MATERIAL SHOWN

BEGIN

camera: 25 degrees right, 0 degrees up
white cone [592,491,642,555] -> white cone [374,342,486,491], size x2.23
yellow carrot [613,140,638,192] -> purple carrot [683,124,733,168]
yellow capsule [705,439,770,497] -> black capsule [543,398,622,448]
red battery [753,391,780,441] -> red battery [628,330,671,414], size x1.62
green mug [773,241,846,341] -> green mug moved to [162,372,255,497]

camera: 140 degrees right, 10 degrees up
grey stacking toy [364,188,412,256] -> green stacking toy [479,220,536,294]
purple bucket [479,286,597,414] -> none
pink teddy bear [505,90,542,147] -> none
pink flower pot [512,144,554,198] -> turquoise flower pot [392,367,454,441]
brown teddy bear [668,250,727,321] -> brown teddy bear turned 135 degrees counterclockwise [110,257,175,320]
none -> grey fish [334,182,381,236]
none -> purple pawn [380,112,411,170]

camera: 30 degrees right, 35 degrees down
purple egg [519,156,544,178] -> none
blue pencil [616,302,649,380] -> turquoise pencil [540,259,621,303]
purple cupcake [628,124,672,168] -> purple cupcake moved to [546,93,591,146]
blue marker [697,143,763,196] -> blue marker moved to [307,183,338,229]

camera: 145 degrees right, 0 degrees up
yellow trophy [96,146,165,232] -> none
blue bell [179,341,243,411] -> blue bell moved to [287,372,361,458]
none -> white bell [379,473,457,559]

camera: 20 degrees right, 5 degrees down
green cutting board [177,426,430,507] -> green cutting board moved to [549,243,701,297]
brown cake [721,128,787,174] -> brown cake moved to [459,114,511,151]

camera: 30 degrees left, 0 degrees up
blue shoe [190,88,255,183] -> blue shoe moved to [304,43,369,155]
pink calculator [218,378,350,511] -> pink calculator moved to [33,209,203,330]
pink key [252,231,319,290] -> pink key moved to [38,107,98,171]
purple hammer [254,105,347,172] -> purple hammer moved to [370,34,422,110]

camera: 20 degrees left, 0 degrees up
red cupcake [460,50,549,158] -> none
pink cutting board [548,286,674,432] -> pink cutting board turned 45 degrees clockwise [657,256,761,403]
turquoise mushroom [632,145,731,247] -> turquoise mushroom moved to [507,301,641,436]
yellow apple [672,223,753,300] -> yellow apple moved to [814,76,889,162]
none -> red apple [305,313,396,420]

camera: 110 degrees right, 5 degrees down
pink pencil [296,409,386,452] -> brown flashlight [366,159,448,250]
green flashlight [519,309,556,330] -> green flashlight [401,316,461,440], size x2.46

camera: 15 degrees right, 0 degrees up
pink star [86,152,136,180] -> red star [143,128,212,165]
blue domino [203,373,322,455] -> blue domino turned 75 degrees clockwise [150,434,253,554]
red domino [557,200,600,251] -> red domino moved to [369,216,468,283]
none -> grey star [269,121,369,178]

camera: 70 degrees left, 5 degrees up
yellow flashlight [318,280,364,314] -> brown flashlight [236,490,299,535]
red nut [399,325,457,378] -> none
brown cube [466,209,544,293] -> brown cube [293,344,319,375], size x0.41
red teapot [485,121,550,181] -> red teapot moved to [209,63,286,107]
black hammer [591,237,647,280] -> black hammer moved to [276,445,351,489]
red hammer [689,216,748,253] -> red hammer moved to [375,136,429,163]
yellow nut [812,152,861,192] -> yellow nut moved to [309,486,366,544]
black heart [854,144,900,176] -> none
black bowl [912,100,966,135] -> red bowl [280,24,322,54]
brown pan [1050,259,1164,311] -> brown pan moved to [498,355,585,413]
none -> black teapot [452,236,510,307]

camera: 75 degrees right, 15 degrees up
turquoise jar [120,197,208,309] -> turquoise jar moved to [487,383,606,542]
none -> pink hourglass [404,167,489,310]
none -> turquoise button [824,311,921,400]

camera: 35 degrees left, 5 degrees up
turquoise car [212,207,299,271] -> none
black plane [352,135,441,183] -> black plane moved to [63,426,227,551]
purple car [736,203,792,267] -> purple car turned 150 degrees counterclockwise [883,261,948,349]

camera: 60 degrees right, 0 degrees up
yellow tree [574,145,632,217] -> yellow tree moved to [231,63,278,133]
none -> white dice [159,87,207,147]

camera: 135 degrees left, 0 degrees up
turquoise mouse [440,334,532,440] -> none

END

WHAT IS EXPECTED
Among the entries above, how many lines hold the string "board"? Respond with nothing but the number.

EXERCISE SOLUTION
2